• **WHAT YOU SHOULD DO**:
Pick out each line in the listing that contains the string "kern", and copy those lines.
******************************
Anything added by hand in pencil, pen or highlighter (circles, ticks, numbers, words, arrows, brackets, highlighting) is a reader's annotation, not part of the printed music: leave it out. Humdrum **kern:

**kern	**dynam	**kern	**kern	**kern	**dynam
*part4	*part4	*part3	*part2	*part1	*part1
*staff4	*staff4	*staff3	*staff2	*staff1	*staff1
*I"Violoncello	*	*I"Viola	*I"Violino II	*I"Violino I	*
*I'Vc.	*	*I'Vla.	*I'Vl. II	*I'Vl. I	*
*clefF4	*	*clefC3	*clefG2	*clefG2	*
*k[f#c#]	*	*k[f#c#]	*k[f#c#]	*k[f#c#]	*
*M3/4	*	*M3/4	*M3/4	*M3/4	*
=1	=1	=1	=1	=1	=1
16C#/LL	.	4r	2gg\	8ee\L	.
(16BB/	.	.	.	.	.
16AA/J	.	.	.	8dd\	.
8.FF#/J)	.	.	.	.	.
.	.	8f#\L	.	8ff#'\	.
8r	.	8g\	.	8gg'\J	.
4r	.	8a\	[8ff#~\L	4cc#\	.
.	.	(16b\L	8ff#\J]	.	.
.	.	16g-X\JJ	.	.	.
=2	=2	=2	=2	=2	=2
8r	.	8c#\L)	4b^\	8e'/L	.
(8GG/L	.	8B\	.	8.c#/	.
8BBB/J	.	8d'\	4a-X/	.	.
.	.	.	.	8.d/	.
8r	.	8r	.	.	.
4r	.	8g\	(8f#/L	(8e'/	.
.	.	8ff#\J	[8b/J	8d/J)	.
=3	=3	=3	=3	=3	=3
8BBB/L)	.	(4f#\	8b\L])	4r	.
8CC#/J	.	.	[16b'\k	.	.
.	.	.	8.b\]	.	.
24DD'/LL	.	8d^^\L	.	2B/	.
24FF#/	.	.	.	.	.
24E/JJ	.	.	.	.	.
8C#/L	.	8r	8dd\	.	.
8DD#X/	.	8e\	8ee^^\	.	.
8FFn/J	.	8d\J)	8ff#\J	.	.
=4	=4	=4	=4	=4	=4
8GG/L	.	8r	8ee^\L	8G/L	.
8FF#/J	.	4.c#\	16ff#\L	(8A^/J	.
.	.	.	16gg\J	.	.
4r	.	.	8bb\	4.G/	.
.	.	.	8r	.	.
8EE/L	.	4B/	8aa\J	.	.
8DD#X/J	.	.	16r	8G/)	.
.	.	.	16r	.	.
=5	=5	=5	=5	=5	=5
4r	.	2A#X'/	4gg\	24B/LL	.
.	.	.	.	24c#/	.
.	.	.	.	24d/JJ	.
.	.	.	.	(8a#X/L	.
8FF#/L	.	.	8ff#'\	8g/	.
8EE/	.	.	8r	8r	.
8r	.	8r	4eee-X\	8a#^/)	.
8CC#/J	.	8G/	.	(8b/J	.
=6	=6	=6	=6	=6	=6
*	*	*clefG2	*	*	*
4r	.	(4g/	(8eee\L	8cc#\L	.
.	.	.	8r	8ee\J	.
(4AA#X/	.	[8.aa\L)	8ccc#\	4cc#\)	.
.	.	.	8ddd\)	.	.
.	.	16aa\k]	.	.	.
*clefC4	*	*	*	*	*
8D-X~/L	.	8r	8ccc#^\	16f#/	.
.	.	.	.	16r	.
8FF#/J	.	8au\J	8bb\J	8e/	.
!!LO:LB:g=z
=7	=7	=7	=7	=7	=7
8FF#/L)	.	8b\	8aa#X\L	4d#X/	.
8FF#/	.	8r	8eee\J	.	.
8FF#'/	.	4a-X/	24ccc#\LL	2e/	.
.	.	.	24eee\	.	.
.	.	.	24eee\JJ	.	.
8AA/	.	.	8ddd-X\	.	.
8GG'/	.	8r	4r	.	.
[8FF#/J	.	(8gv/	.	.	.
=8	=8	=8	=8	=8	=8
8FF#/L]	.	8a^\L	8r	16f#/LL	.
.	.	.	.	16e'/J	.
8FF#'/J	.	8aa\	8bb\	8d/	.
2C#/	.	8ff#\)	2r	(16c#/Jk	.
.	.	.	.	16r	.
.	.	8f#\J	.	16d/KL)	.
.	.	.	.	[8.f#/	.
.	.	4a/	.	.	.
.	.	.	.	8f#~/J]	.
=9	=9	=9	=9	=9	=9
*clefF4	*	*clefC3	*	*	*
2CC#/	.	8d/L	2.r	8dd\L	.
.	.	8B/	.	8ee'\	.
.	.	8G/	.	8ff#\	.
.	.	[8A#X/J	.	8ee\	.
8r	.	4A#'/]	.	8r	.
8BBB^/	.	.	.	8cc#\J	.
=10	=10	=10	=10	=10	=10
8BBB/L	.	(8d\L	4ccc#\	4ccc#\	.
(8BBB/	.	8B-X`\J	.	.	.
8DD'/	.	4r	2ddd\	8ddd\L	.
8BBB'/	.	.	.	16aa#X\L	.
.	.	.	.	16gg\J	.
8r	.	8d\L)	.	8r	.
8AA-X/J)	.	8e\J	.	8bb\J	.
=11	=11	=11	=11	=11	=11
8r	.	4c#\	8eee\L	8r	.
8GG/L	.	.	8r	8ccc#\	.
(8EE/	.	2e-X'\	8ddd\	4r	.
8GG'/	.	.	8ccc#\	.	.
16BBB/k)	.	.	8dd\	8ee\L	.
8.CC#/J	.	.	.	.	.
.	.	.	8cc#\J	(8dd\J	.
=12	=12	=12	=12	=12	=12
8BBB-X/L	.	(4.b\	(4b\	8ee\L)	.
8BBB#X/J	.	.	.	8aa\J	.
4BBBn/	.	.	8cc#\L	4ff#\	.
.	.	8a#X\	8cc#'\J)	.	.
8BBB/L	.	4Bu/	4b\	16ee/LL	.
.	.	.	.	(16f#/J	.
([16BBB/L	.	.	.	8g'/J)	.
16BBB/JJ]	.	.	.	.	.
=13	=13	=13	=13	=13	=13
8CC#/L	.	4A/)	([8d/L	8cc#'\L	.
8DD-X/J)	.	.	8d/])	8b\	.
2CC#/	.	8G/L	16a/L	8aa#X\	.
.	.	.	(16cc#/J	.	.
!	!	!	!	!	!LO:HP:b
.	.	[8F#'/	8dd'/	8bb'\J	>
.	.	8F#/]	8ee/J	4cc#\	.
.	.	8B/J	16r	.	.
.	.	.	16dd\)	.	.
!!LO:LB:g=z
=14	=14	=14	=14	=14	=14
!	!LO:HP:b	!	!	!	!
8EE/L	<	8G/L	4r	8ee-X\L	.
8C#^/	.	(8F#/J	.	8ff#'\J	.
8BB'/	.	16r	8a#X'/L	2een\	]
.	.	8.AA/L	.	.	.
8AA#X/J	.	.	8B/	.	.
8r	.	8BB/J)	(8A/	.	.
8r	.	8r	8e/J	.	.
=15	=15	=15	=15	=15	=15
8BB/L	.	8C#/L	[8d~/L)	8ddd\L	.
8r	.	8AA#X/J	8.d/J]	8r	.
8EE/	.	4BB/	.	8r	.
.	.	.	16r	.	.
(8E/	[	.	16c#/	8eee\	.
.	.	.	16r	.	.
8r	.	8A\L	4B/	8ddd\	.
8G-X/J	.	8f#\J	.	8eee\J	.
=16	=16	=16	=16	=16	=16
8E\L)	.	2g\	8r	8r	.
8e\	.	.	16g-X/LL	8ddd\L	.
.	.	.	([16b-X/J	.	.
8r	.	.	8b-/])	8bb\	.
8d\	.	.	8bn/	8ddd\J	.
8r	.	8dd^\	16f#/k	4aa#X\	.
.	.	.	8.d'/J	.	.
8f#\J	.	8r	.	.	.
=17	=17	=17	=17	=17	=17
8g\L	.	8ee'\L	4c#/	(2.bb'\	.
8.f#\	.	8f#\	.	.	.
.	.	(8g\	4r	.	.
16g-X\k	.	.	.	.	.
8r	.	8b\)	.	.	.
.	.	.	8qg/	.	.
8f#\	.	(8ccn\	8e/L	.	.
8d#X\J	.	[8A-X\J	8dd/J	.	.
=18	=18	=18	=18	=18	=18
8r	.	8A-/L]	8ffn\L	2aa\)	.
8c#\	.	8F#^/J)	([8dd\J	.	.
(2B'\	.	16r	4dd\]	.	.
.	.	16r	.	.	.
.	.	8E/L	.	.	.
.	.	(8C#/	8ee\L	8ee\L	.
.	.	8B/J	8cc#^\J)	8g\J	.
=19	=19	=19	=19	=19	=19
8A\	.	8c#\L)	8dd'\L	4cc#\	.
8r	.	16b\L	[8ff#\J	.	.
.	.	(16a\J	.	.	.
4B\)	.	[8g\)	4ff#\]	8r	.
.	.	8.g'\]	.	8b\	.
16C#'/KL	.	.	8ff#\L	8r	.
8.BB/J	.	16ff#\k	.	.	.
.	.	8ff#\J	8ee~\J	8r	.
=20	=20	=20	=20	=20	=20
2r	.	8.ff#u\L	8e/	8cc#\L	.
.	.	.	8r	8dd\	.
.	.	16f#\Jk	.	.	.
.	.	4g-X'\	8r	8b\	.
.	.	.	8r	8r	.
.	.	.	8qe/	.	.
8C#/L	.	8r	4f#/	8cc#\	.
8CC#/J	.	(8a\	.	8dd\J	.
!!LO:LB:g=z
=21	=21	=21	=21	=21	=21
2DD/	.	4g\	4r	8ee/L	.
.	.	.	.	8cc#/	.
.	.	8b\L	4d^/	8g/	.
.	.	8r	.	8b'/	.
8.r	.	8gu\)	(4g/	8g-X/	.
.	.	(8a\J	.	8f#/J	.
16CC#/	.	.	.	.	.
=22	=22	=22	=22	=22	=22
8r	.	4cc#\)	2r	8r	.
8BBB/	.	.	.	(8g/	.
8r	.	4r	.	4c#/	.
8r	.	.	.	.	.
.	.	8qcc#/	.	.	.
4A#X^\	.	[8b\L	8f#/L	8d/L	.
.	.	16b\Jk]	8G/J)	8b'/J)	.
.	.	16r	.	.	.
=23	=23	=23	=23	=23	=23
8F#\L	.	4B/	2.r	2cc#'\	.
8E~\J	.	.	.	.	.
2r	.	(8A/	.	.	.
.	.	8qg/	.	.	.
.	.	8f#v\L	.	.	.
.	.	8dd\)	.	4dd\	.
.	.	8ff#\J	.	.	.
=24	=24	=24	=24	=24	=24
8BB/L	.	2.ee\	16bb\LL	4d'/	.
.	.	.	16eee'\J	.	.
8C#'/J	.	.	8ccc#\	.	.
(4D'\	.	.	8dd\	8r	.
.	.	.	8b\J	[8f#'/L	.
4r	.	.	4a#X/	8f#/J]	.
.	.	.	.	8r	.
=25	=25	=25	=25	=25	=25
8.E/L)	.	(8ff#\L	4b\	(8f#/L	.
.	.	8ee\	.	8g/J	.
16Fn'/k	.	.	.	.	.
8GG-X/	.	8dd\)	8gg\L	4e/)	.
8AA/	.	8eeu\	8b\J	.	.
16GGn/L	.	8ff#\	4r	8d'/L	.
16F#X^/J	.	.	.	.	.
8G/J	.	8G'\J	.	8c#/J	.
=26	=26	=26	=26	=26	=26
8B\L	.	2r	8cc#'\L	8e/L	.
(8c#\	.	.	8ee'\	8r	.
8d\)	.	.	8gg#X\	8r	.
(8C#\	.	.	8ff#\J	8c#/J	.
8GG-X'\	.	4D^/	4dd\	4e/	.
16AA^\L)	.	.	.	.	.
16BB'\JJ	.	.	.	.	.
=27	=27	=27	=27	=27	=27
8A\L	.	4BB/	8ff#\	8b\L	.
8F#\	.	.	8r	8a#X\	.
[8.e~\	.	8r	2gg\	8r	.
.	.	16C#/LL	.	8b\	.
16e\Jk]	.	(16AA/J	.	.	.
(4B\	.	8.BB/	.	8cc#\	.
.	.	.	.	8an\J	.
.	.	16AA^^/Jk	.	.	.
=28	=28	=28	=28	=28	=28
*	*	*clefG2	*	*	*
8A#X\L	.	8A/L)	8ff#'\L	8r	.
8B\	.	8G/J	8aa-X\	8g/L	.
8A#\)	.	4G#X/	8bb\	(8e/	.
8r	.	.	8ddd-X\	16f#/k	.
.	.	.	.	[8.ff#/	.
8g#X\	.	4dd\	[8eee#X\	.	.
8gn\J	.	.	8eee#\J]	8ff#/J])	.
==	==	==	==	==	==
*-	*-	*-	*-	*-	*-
******************************
• **EXERCISE RESULT**:
Anything added by hand in pencil, pen or highlighter (circles, ticks, numbers, words, arrows, brackets, highlighting) is a reader's annotation, not part of the printed music: leave it out. Humdrum **kern:
**kern	**dynam	**kern	**kern	**kern	**dynam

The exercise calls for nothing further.